Return all the entries below exactly, except for the images they hold.

━━━━━━━━

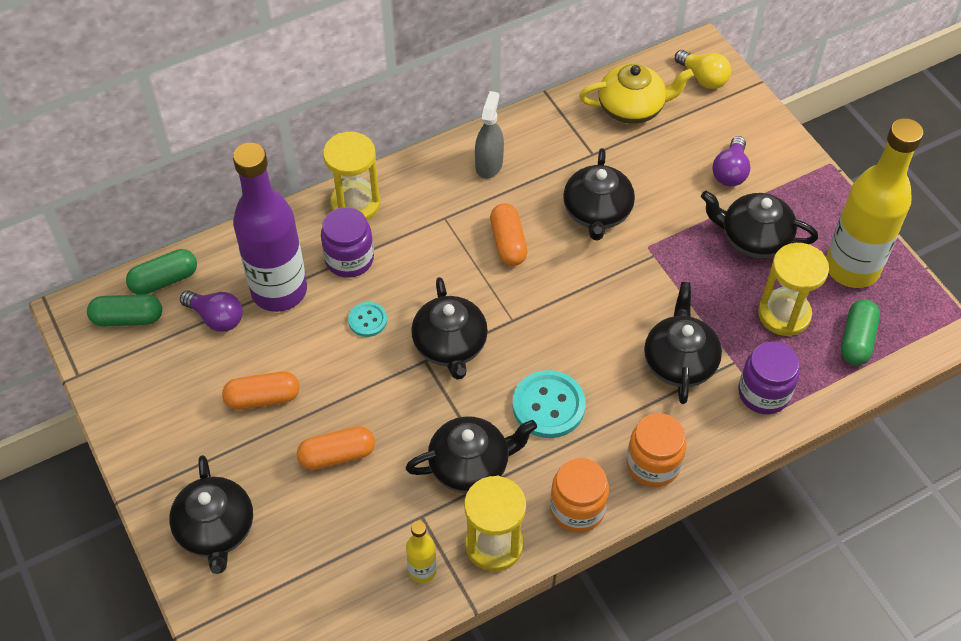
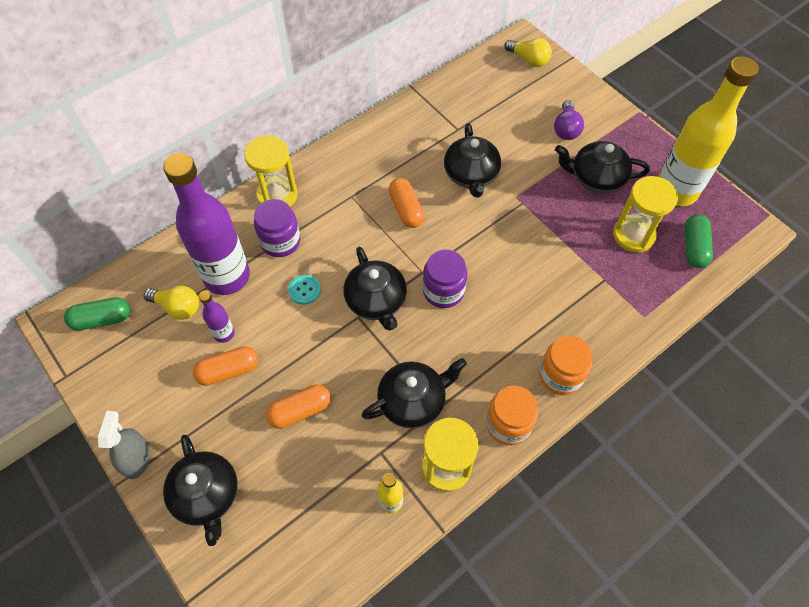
camera: 10 degrees left, 5 degrees up
(164, 280) = (129, 282): green capsule -> none
(216, 318) = (178, 307): purple light bulb -> yellow light bulb
(265, 355) = (224, 333): none -> purple bottle
(489, 164) = (378, 148): grey spray bottle -> grey spray bottle (137, 459)
(548, 406) = (466, 339): turquoise button -> none
(632, 108) = (480, 89): yellow teapot -> none
(679, 361) = (562, 286): black teapot -> none
(763, 393) = (633, 301): purple jar -> purple jar (443, 291)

━━━━━━━━

* The answer:
camera: 10 degrees left, 5 degrees up
(164, 280) = (129, 282): green capsule -> none
(216, 318) = (178, 307): purple light bulb -> yellow light bulb
(265, 355) = (224, 333): none -> purple bottle
(489, 164) = (378, 148): grey spray bottle -> grey spray bottle (137, 459)
(548, 406) = (466, 339): turquoise button -> none
(632, 108) = (480, 89): yellow teapot -> none
(679, 361) = (562, 286): black teapot -> none
(763, 393) = (633, 301): purple jar -> purple jar (443, 291)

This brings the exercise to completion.